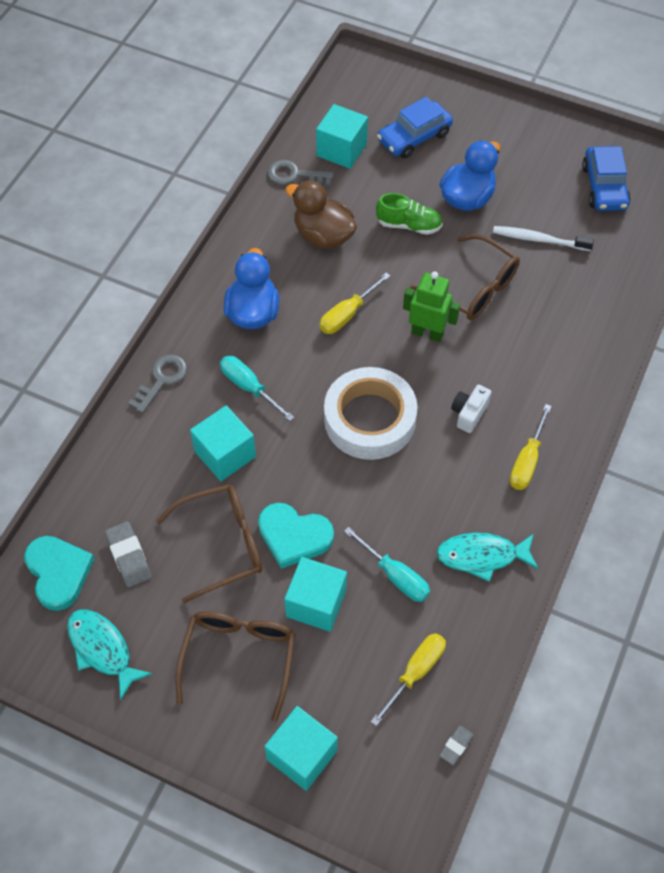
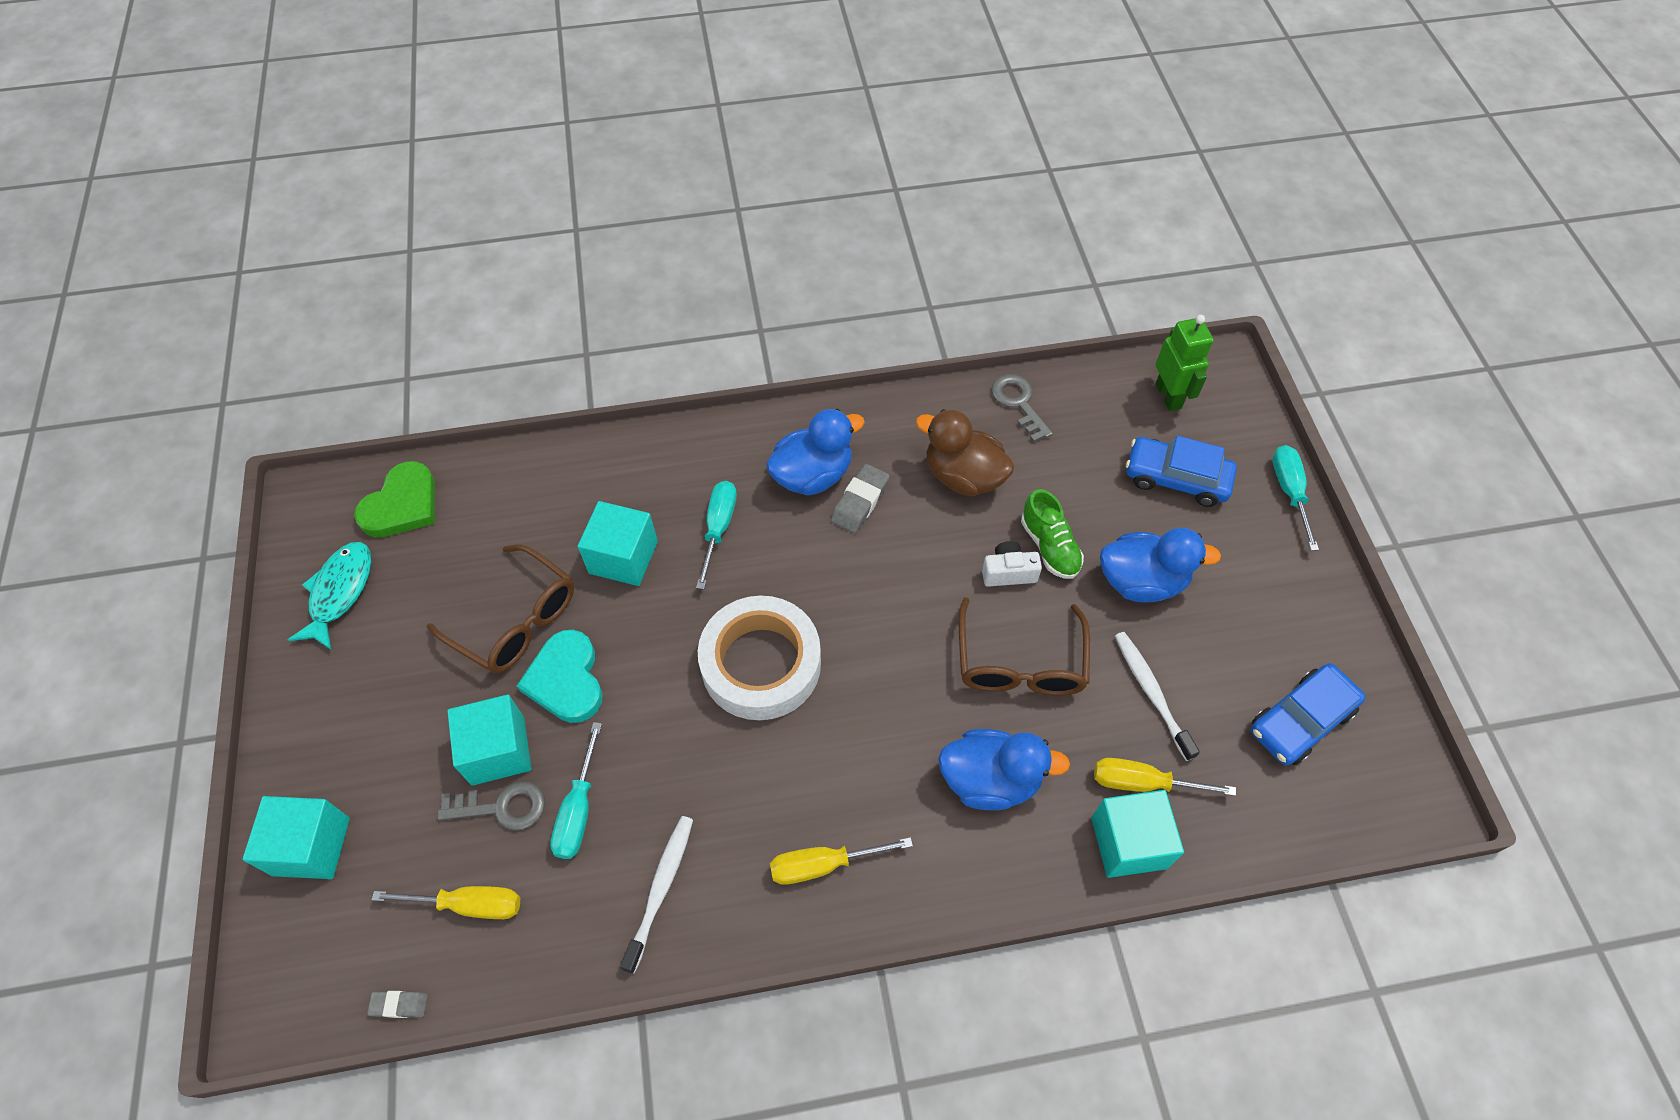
camera: 55 degrees right, 0 degrees up
turquoise heart [24,536,94,611] -> green heart [354,461,435,537]
grey eraser [105,521,152,587] -> grey eraser moved to [831,464,890,533]
grey key [128,354,187,413] -> grey key moved to [438,781,545,831]
brown glasses [175,611,295,722] -> none
brown duck [285,180,357,249] -> brown duck turned 60 degrees counterclockwise [915,409,1014,496]
turquoise cube [316,104,368,169] -> turquoise cube moved to [1091,790,1184,878]
yellow screwdriver [320,273,390,334] -> yellow screwdriver moved to [1094,758,1236,796]
green robot [403,271,460,342] -> green robot moved to [1156,315,1214,411]
turquoise fish [437,533,538,582] -> white toothbrush [620,816,693,974]
white camera [451,385,491,433] -> white camera moved to [982,541,1042,587]
none -> blue duck [938,729,1070,810]
none -> turquoise screwdriver [1272,445,1319,551]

_Task description_
Using the listing above, return word for word each line from the one that has "grey eraser [105,521,152,587]" through the one that has "turquoise cube [316,104,368,169]", and no line outside that range.

_Answer section_
grey eraser [105,521,152,587] -> grey eraser moved to [831,464,890,533]
grey key [128,354,187,413] -> grey key moved to [438,781,545,831]
brown glasses [175,611,295,722] -> none
brown duck [285,180,357,249] -> brown duck turned 60 degrees counterclockwise [915,409,1014,496]
turquoise cube [316,104,368,169] -> turquoise cube moved to [1091,790,1184,878]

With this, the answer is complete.